Problem requirements
For each record that follows, write out an identical copy.

Top of Given information

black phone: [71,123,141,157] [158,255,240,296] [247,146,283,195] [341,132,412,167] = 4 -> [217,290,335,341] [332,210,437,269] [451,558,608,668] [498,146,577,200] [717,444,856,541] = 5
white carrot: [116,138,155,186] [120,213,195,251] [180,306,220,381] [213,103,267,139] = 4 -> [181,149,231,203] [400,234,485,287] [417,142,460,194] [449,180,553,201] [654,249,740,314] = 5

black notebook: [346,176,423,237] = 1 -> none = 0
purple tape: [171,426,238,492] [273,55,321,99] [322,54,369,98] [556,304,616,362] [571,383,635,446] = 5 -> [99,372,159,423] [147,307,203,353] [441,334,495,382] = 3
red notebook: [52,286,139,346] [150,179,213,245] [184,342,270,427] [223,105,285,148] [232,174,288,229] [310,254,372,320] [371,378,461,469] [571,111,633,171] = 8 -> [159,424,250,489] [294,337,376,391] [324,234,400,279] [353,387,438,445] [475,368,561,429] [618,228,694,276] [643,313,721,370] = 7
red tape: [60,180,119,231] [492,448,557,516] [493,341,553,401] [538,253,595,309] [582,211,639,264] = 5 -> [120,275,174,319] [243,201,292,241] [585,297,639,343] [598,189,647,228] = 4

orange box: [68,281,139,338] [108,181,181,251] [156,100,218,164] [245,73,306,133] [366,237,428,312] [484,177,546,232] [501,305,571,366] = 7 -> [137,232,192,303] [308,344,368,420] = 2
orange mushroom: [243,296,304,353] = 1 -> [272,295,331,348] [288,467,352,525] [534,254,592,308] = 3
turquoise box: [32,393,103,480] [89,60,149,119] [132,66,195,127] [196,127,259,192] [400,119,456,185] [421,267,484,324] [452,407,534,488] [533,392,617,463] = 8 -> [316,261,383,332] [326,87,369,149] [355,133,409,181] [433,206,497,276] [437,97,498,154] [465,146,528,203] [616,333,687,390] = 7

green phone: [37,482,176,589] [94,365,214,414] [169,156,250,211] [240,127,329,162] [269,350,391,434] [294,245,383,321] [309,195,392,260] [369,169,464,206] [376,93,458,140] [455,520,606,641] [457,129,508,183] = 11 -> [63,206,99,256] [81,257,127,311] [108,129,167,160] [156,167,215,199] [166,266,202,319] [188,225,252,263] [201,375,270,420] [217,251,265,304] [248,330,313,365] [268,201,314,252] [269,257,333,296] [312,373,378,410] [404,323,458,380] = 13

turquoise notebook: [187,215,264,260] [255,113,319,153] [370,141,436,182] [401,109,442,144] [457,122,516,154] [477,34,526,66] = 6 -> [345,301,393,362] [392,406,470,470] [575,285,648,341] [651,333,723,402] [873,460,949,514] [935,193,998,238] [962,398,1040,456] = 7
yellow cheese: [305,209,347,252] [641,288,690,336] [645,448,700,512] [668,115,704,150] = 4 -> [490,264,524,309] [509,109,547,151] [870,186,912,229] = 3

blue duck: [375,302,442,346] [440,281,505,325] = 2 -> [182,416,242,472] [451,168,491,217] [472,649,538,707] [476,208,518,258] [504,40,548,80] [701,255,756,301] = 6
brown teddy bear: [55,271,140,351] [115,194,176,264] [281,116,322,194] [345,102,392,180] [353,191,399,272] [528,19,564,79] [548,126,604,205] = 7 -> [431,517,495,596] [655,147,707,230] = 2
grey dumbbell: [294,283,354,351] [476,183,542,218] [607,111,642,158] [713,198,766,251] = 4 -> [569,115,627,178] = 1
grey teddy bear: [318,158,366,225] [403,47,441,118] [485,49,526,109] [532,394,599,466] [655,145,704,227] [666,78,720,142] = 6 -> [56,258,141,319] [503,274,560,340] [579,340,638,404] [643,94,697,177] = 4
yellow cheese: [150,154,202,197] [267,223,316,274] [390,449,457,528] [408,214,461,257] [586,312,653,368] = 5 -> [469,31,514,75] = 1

Bottom of Given information

Answer space
black phone: [71,123,141,157] [158,255,240,296] [247,146,283,195] [341,132,412,167] = 4 -> [217,290,335,341] [332,210,437,269] [451,558,608,668] [498,146,577,200] [717,444,856,541] = 5
white carrot: [116,138,155,186] [120,213,195,251] [180,306,220,381] [213,103,267,139] = 4 -> [181,149,231,203] [400,234,485,287] [417,142,460,194] [449,180,553,201] [654,249,740,314] = 5

black notebook: [346,176,423,237] = 1 -> none = 0
purple tape: [171,426,238,492] [273,55,321,99] [322,54,369,98] [556,304,616,362] [571,383,635,446] = 5 -> [99,372,159,423] [147,307,203,353] [441,334,495,382] = 3
red notebook: [52,286,139,346] [150,179,213,245] [184,342,270,427] [223,105,285,148] [232,174,288,229] [310,254,372,320] [371,378,461,469] [571,111,633,171] = 8 -> [159,424,250,489] [294,337,376,391] [324,234,400,279] [353,387,438,445] [475,368,561,429] [618,228,694,276] [643,313,721,370] = 7
red tape: [60,180,119,231] [492,448,557,516] [493,341,553,401] [538,253,595,309] [582,211,639,264] = 5 -> [120,275,174,319] [243,201,292,241] [585,297,639,343] [598,189,647,228] = 4

orange box: [68,281,139,338] [108,181,181,251] [156,100,218,164] [245,73,306,133] [366,237,428,312] [484,177,546,232] [501,305,571,366] = 7 -> [137,232,192,303] [308,344,368,420] = 2
orange mushroom: [243,296,304,353] = 1 -> [272,295,331,348] [288,467,352,525] [534,254,592,308] = 3
turquoise box: [32,393,103,480] [89,60,149,119] [132,66,195,127] [196,127,259,192] [400,119,456,185] [421,267,484,324] [452,407,534,488] [533,392,617,463] = 8 -> [316,261,383,332] [326,87,369,149] [355,133,409,181] [433,206,497,276] [437,97,498,154] [465,146,528,203] [616,333,687,390] = 7

green phone: [37,482,176,589] [94,365,214,414] [169,156,250,211] [240,127,329,162] [269,350,391,434] [294,245,383,321] [309,195,392,260] [369,169,464,206] [376,93,458,140] [455,520,606,641] [457,129,508,183] = 11 -> [63,206,99,256] [81,257,127,311] [108,129,167,160] [156,167,215,199] [166,266,202,319] [188,225,252,263] [201,375,270,420] [217,251,265,304] [248,330,313,365] [268,201,314,252] [269,257,333,296] [312,373,378,410] [404,323,458,380] = 13

turquoise notebook: [187,215,264,260] [255,113,319,153] [370,141,436,182] [401,109,442,144] [457,122,516,154] [477,34,526,66] = 6 -> [345,301,393,362] [392,406,470,470] [575,285,648,341] [651,333,723,402] [873,460,949,514] [935,193,998,238] [962,398,1040,456] = 7
yellow cheese: [305,209,347,252] [641,288,690,336] [645,448,700,512] [668,115,704,150] = 4 -> [490,264,524,309] [509,109,547,151] [870,186,912,229] = 3

blue duck: [375,302,442,346] [440,281,505,325] = 2 -> [182,416,242,472] [451,168,491,217] [472,649,538,707] [476,208,518,258] [504,40,548,80] [701,255,756,301] = 6
brown teddy bear: [55,271,140,351] [115,194,176,264] [281,116,322,194] [345,102,392,180] [353,191,399,272] [528,19,564,79] [548,126,604,205] = 7 -> [431,517,495,596] [655,147,707,230] = 2
grey dumbbell: [294,283,354,351] [476,183,542,218] [607,111,642,158] [713,198,766,251] = 4 -> [569,115,627,178] = 1
grey teddy bear: [318,158,366,225] [403,47,441,118] [485,49,526,109] [532,394,599,466] [655,145,704,227] [666,78,720,142] = 6 -> [56,258,141,319] [503,274,560,340] [579,340,638,404] [643,94,697,177] = 4
yellow cheese: [150,154,202,197] [267,223,316,274] [390,449,457,528] [408,214,461,257] [586,312,653,368] = 5 -> [469,31,514,75] = 1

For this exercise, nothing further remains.